(Supplied information)
|---|

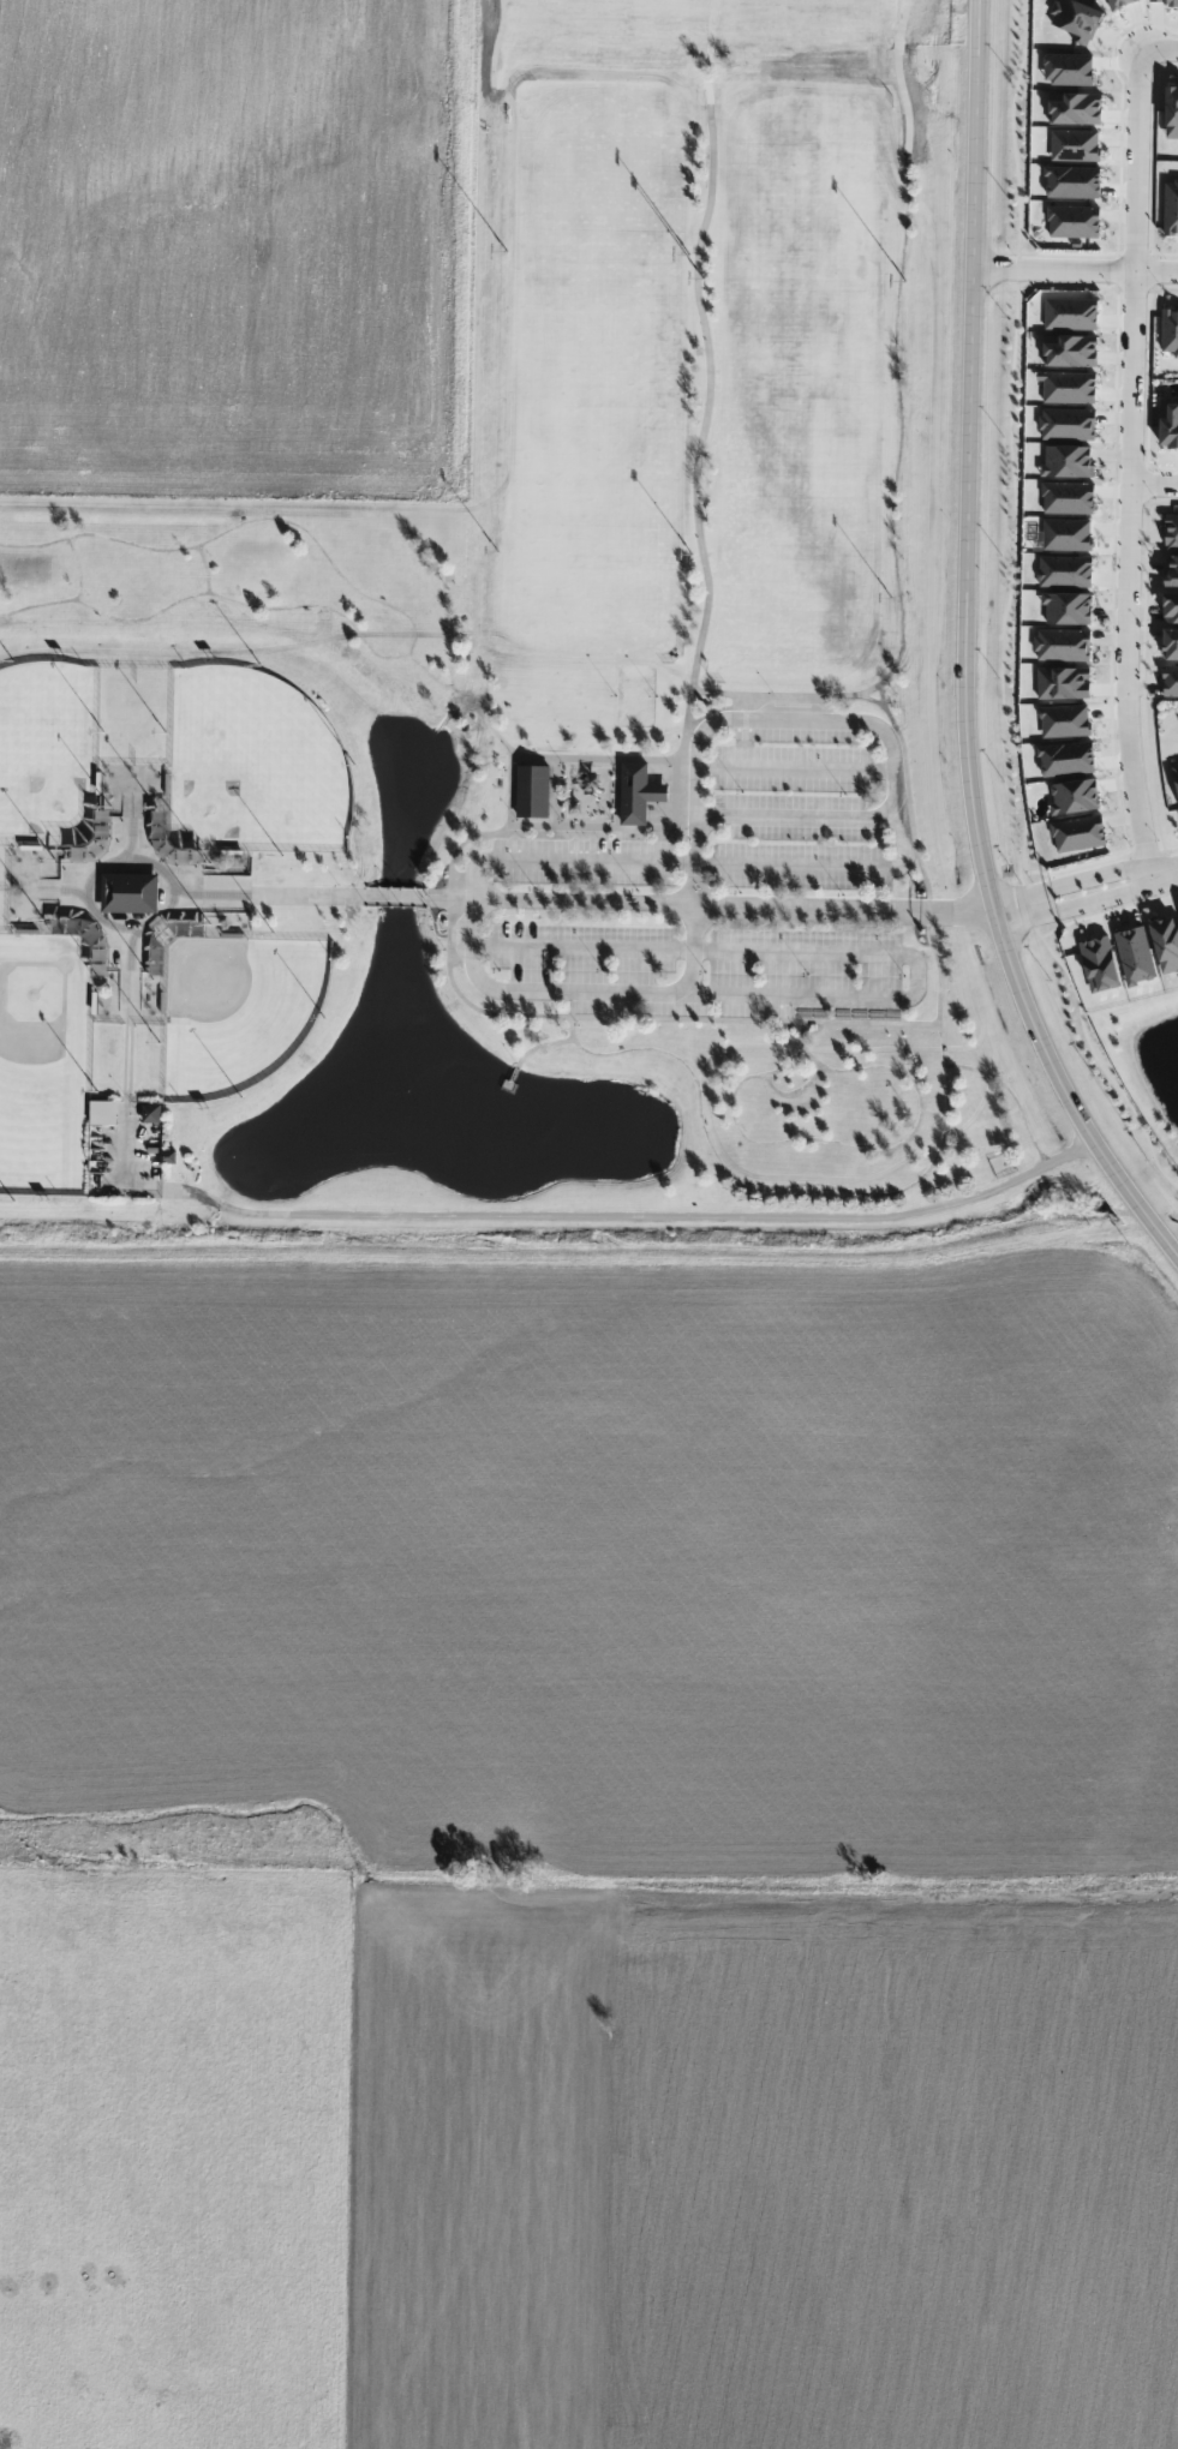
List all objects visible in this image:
road: (1162, 50)
road: (718, 80)
road: (1075, 271)
park: (604, 293)
park: (602, 351)
road: (897, 379)
park: (601, 421)
park: (801, 429)
road: (1126, 462)
road: (1152, 486)
park: (599, 510)
park: (797, 517)
park: (597, 598)
park: (793, 605)
road: (965, 654)
park: (550, 739)
road: (508, 745)
park: (47, 754)
park: (254, 765)
road: (793, 772)
building: (529, 790)
building: (633, 792)
road: (896, 792)
road: (909, 792)
road: (797, 821)
road: (1086, 892)
building: (125, 893)
road: (582, 944)
road: (693, 971)
park: (237, 1010)
road: (559, 1017)
road: (536, 1050)
park: (44, 1063)
road: (796, 1093)
road: (1025, 1121)
road: (843, 1144)
road: (824, 1187)
road: (645, 1215)

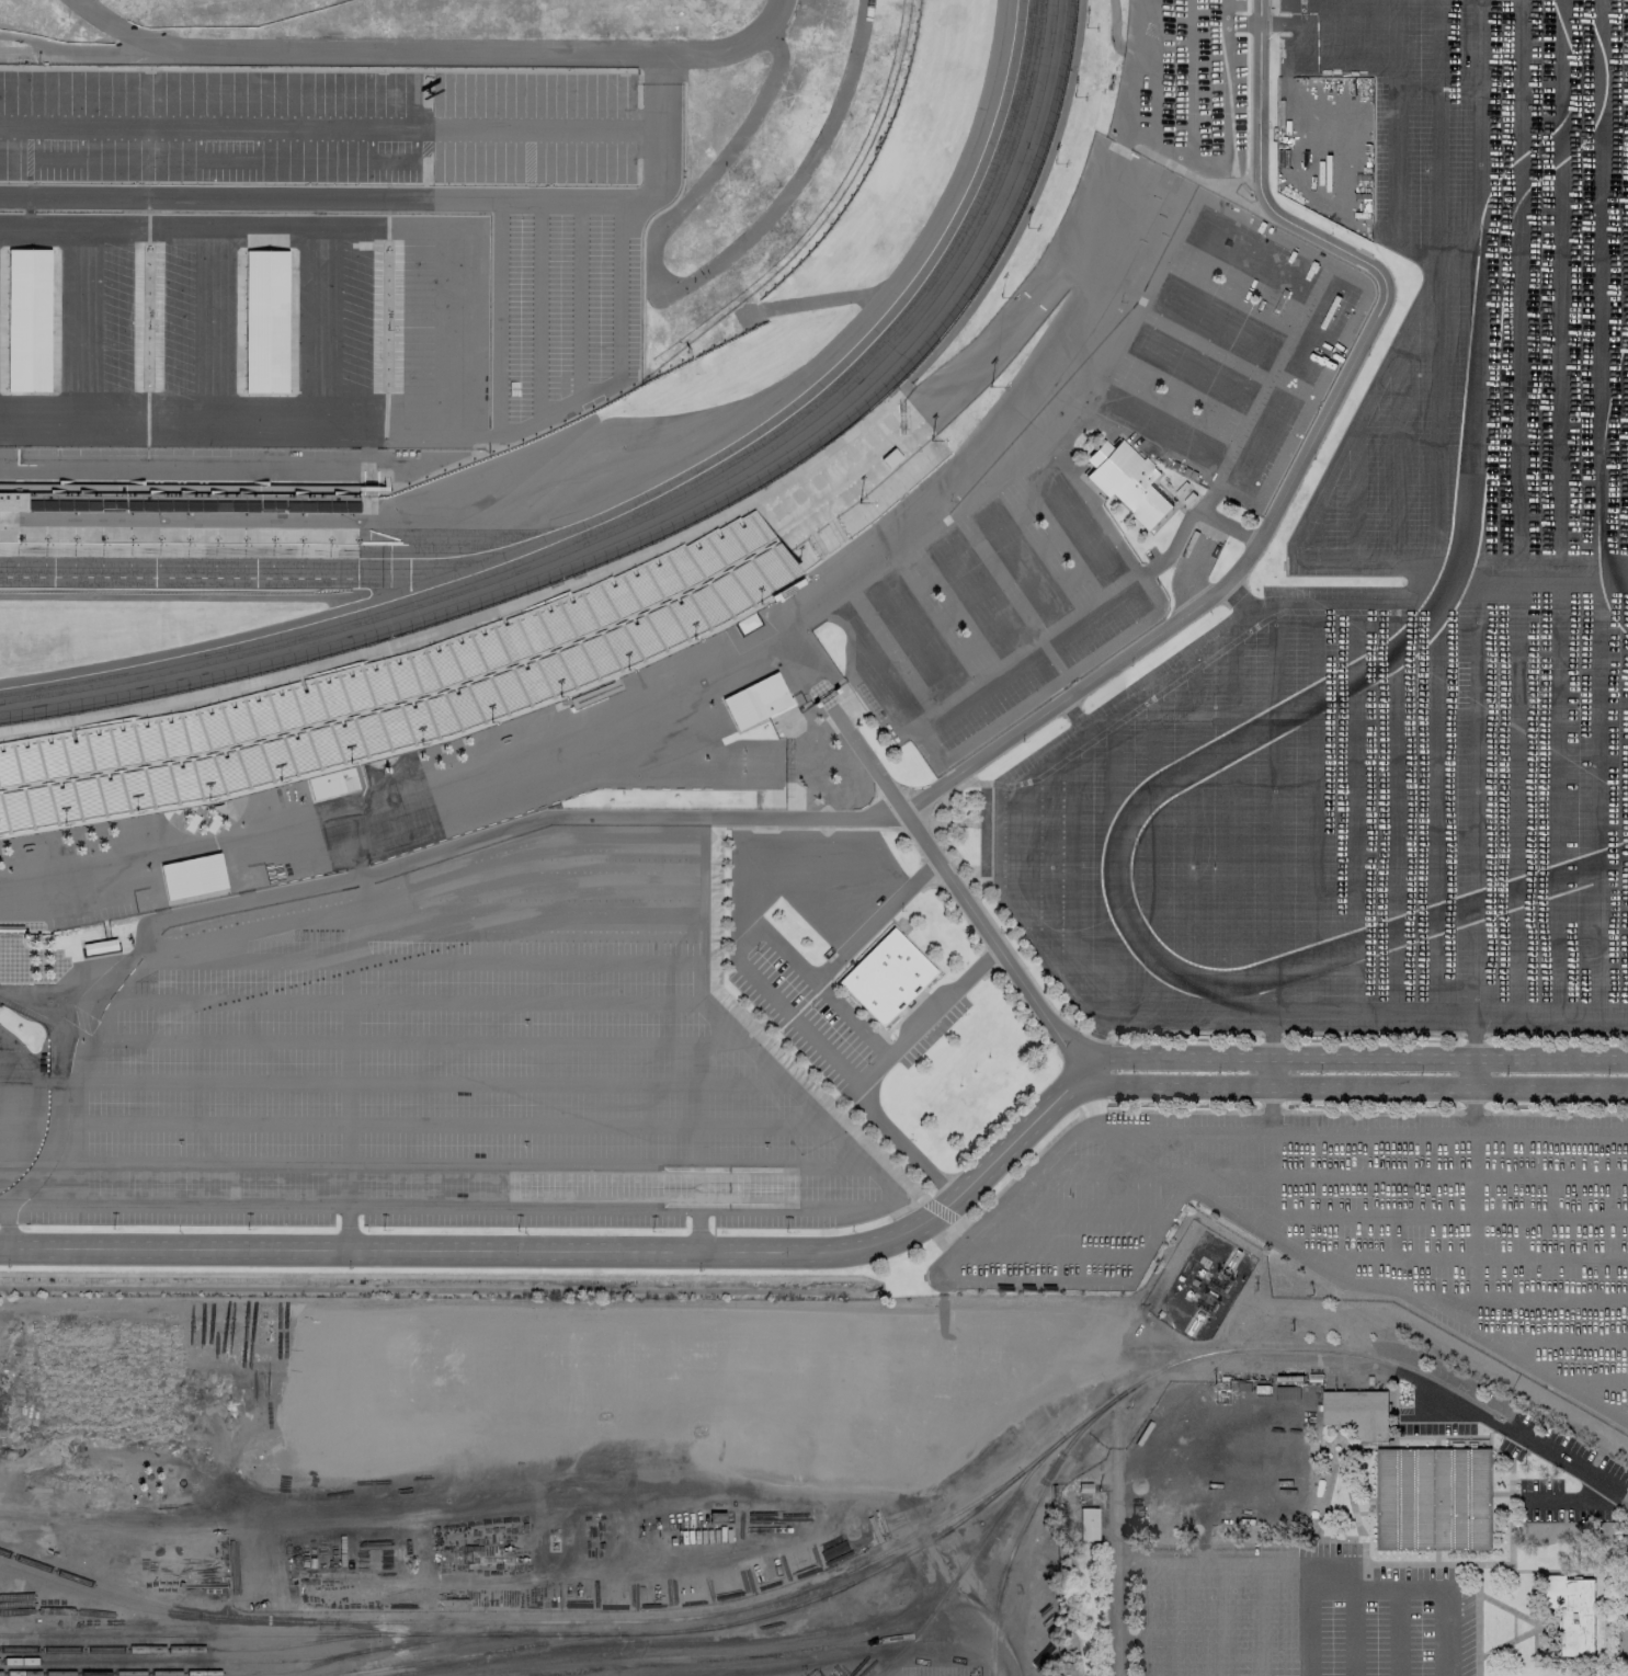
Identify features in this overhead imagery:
road: (1208, 22)
road: (1267, 23)
road: (83, 48)
road: (434, 52)
road: (315, 67)
road: (636, 76)
road: (1154, 76)
parking lot: (1182, 82)
road: (421, 98)
parking lot: (316, 125)
road: (328, 128)
road: (1182, 144)
road: (26, 154)
road: (422, 156)
road: (1174, 156)
road: (58, 157)
road: (526, 157)
road: (227, 160)
road: (393, 161)
road: (367, 182)
road: (398, 196)
road: (26, 211)
road: (363, 211)
road: (316, 212)
road: (477, 213)
road: (26, 217)
road: (316, 219)
road: (467, 220)
road: (333, 224)
road: (692, 278)
road: (618, 289)
road: (848, 294)
road: (577, 298)
parking lot: (565, 306)
road: (537, 308)
parking lot: (145, 315)
road: (496, 316)
parking lot: (384, 317)
building: (26, 321)
building: (263, 321)
road: (77, 327)
road: (208, 328)
road: (317, 329)
road: (384, 329)
road: (145, 346)
road: (552, 412)
road: (242, 433)
road: (1, 449)
road: (366, 452)
road: (1302, 456)
road: (201, 469)
building: (1125, 482)
road: (365, 489)
building: (179, 499)
raceway: (654, 515)
road: (1, 520)
road: (210, 526)
raceway: (1614, 536)
raceway: (257, 574)
parking lot: (1396, 613)
building: (744, 620)
building: (469, 652)
building: (753, 699)
road: (1071, 709)
raceway: (1283, 715)
building: (329, 779)
road: (758, 828)
road: (824, 828)
road: (644, 838)
road: (845, 838)
building: (191, 874)
road: (362, 874)
road: (571, 877)
road: (958, 890)
road: (874, 921)
road: (355, 940)
building: (97, 945)
road: (784, 954)
road: (199, 962)
building: (1627, 968)
building: (1570, 970)
building: (883, 975)
road: (1518, 976)
road: (1476, 982)
road: (1432, 996)
road: (108, 1001)
road: (1529, 1008)
road: (91, 1028)
road: (420, 1040)
road: (96, 1058)
road: (1175, 1058)
parking lot: (449, 1061)
road: (1449, 1063)
road: (875, 1069)
road: (1272, 1072)
road: (1472, 1074)
road: (545, 1082)
road: (347, 1084)
road: (1353, 1084)
road: (452, 1123)
road: (696, 1125)
road: (1091, 1132)
road: (472, 1163)
road: (1330, 1174)
road: (966, 1186)
road: (361, 1205)
road: (1226, 1210)
road: (1077, 1215)
road: (1449, 1216)
parking lot: (1350, 1221)
road: (7, 1223)
road: (346, 1227)
road: (696, 1229)
road: (410, 1249)
road: (1046, 1254)
road: (1465, 1257)
road: (1382, 1285)
road: (1473, 1312)
road: (1555, 1338)
railway: (1156, 1372)
building: (1358, 1412)
railway: (1089, 1416)
road: (1522, 1441)
building: (1433, 1500)
road: (1563, 1500)
parking lot: (1555, 1503)
building: (1087, 1523)
road: (1120, 1537)
railway: (969, 1557)
railway: (868, 1575)
road: (1373, 1575)
railway: (110, 1590)
railway: (109, 1600)
building: (1571, 1612)
road: (1475, 1618)
railway: (644, 1621)
road: (976, 1625)
road: (1348, 1625)
road: (1511, 1625)
road: (1538, 1625)
road: (1393, 1626)
railway: (372, 1627)
railway: (319, 1633)
railway: (189, 1648)
railway: (475, 1653)
road: (732, 1658)
railway: (243, 1659)
railway: (184, 1671)
road: (519, 1674)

|---|

(Activity) Each line of the data above must be repeated exactly, images excluded.

(Task output)
List all objects visible in this image:
road: (1162, 50)
road: (718, 80)
road: (1075, 271)
park: (604, 293)
park: (602, 351)
road: (897, 379)
park: (601, 421)
park: (801, 429)
road: (1126, 462)
road: (1152, 486)
park: (599, 510)
park: (797, 517)
park: (597, 598)
park: (793, 605)
road: (965, 654)
park: (550, 739)
road: (508, 745)
park: (47, 754)
park: (254, 765)
road: (793, 772)
building: (529, 790)
building: (633, 792)
road: (896, 792)
road: (909, 792)
road: (797, 821)
road: (1086, 892)
building: (125, 893)
road: (582, 944)
road: (693, 971)
park: (237, 1010)
road: (559, 1017)
road: (536, 1050)
park: (44, 1063)
road: (796, 1093)
road: (1025, 1121)
road: (843, 1144)
road: (824, 1187)
road: (645, 1215)

Identify features in this overhead imagery:
road: (1208, 22)
road: (1267, 23)
road: (83, 48)
road: (434, 52)
road: (315, 67)
road: (636, 76)
road: (1154, 76)
parking lot: (1182, 82)
road: (421, 98)
parking lot: (316, 125)
road: (328, 128)
road: (1182, 144)
road: (26, 154)
road: (422, 156)
road: (1174, 156)
road: (58, 157)
road: (526, 157)
road: (227, 160)
road: (393, 161)
road: (367, 182)
road: (398, 196)
road: (26, 211)
road: (363, 211)
road: (316, 212)
road: (477, 213)
road: (26, 217)
road: (316, 219)
road: (467, 220)
road: (333, 224)
road: (692, 278)
road: (618, 289)
road: (848, 294)
road: (577, 298)
parking lot: (565, 306)
road: (537, 308)
parking lot: (145, 315)
road: (496, 316)
parking lot: (384, 317)
building: (26, 321)
building: (263, 321)
road: (77, 327)
road: (208, 328)
road: (317, 329)
road: (384, 329)
road: (145, 346)
road: (552, 412)
road: (242, 433)
road: (1, 449)
road: (366, 452)
road: (1302, 456)
road: (201, 469)
building: (1125, 482)
road: (365, 489)
building: (179, 499)
raceway: (654, 515)
road: (1, 520)
road: (210, 526)
raceway: (1614, 536)
raceway: (257, 574)
parking lot: (1396, 613)
building: (744, 620)
building: (469, 652)
building: (753, 699)
road: (1071, 709)
raceway: (1283, 715)
building: (329, 779)
road: (758, 828)
road: (824, 828)
road: (644, 838)
road: (845, 838)
building: (191, 874)
road: (362, 874)
road: (571, 877)
road: (958, 890)
road: (874, 921)
road: (355, 940)
building: (97, 945)
road: (784, 954)
road: (199, 962)
building: (1627, 968)
building: (1570, 970)
building: (883, 975)
road: (1518, 976)
road: (1476, 982)
road: (1432, 996)
road: (108, 1001)
road: (1529, 1008)
road: (91, 1028)
road: (420, 1040)
road: (96, 1058)
road: (1175, 1058)
parking lot: (449, 1061)
road: (1449, 1063)
road: (875, 1069)
road: (1272, 1072)
road: (1472, 1074)
road: (545, 1082)
road: (347, 1084)
road: (1353, 1084)
road: (452, 1123)
road: (696, 1125)
road: (1091, 1132)
road: (472, 1163)
road: (1330, 1174)
road: (966, 1186)
road: (361, 1205)
road: (1226, 1210)
road: (1077, 1215)
road: (1449, 1216)
parking lot: (1350, 1221)
road: (7, 1223)
road: (346, 1227)
road: (696, 1229)
road: (410, 1249)
road: (1046, 1254)
road: (1465, 1257)
road: (1382, 1285)
road: (1473, 1312)
road: (1555, 1338)
railway: (1156, 1372)
building: (1358, 1412)
railway: (1089, 1416)
road: (1522, 1441)
building: (1433, 1500)
road: (1563, 1500)
parking lot: (1555, 1503)
building: (1087, 1523)
road: (1120, 1537)
railway: (969, 1557)
railway: (868, 1575)
road: (1373, 1575)
railway: (110, 1590)
railway: (109, 1600)
building: (1571, 1612)
road: (1475, 1618)
railway: (644, 1621)
road: (976, 1625)
road: (1348, 1625)
road: (1511, 1625)
road: (1538, 1625)
road: (1393, 1626)
railway: (372, 1627)
railway: (319, 1633)
railway: (189, 1648)
railway: (475, 1653)
road: (732, 1658)
railway: (243, 1659)
railway: (184, 1671)
road: (519, 1674)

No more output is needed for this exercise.